(Stored dataset items)
● ● ●
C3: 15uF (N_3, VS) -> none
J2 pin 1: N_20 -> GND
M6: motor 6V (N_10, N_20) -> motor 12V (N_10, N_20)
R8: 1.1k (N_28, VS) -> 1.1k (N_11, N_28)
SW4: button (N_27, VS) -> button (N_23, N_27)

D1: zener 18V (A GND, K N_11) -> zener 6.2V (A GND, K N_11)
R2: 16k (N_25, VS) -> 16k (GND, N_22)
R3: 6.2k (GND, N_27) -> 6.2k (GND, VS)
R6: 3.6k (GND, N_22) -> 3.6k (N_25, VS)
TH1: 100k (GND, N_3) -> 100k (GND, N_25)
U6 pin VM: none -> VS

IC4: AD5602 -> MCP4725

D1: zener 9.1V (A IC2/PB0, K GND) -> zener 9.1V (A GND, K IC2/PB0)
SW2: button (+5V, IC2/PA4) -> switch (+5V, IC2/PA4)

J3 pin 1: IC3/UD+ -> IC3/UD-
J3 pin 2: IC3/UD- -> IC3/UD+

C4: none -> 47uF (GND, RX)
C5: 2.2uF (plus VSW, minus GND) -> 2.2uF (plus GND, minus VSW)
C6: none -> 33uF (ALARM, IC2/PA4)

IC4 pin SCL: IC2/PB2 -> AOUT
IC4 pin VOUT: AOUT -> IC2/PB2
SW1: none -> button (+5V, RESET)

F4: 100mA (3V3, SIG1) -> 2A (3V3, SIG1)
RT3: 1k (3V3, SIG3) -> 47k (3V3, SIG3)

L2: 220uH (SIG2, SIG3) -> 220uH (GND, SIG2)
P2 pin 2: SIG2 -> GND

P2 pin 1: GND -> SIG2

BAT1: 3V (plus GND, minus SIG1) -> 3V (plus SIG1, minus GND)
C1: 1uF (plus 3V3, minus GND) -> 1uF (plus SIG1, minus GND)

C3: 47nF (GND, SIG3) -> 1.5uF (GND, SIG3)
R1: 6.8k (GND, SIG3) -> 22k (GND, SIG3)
● ● ●
_TRY IT_
Restate the data above exactly, keeping each word as it stands.

_TASK ANSWER_
C3: 15uF (N_3, VS) -> none
J2 pin 1: N_20 -> GND
M6: motor 6V (N_10, N_20) -> motor 12V (N_10, N_20)
R8: 1.1k (N_28, VS) -> 1.1k (N_11, N_28)
SW4: button (N_27, VS) -> button (N_23, N_27)

D1: zener 18V (A GND, K N_11) -> zener 6.2V (A GND, K N_11)
R2: 16k (N_25, VS) -> 16k (GND, N_22)
R3: 6.2k (GND, N_27) -> 6.2k (GND, VS)
R6: 3.6k (GND, N_22) -> 3.6k (N_25, VS)
TH1: 100k (GND, N_3) -> 100k (GND, N_25)
U6 pin VM: none -> VS

IC4: AD5602 -> MCP4725

D1: zener 9.1V (A IC2/PB0, K GND) -> zener 9.1V (A GND, K IC2/PB0)
SW2: button (+5V, IC2/PA4) -> switch (+5V, IC2/PA4)

J3 pin 1: IC3/UD+ -> IC3/UD-
J3 pin 2: IC3/UD- -> IC3/UD+

C4: none -> 47uF (GND, RX)
C5: 2.2uF (plus VSW, minus GND) -> 2.2uF (plus GND, minus VSW)
C6: none -> 33uF (ALARM, IC2/PA4)

IC4 pin SCL: IC2/PB2 -> AOUT
IC4 pin VOUT: AOUT -> IC2/PB2
SW1: none -> button (+5V, RESET)

F4: 100mA (3V3, SIG1) -> 2A (3V3, SIG1)
RT3: 1k (3V3, SIG3) -> 47k (3V3, SIG3)

L2: 220uH (SIG2, SIG3) -> 220uH (GND, SIG2)
P2 pin 2: SIG2 -> GND

P2 pin 1: GND -> SIG2

BAT1: 3V (plus GND, minus SIG1) -> 3V (plus SIG1, minus GND)
C1: 1uF (plus 3V3, minus GND) -> 1uF (plus SIG1, minus GND)

C3: 47nF (GND, SIG3) -> 1.5uF (GND, SIG3)
R1: 6.8k (GND, SIG3) -> 22k (GND, SIG3)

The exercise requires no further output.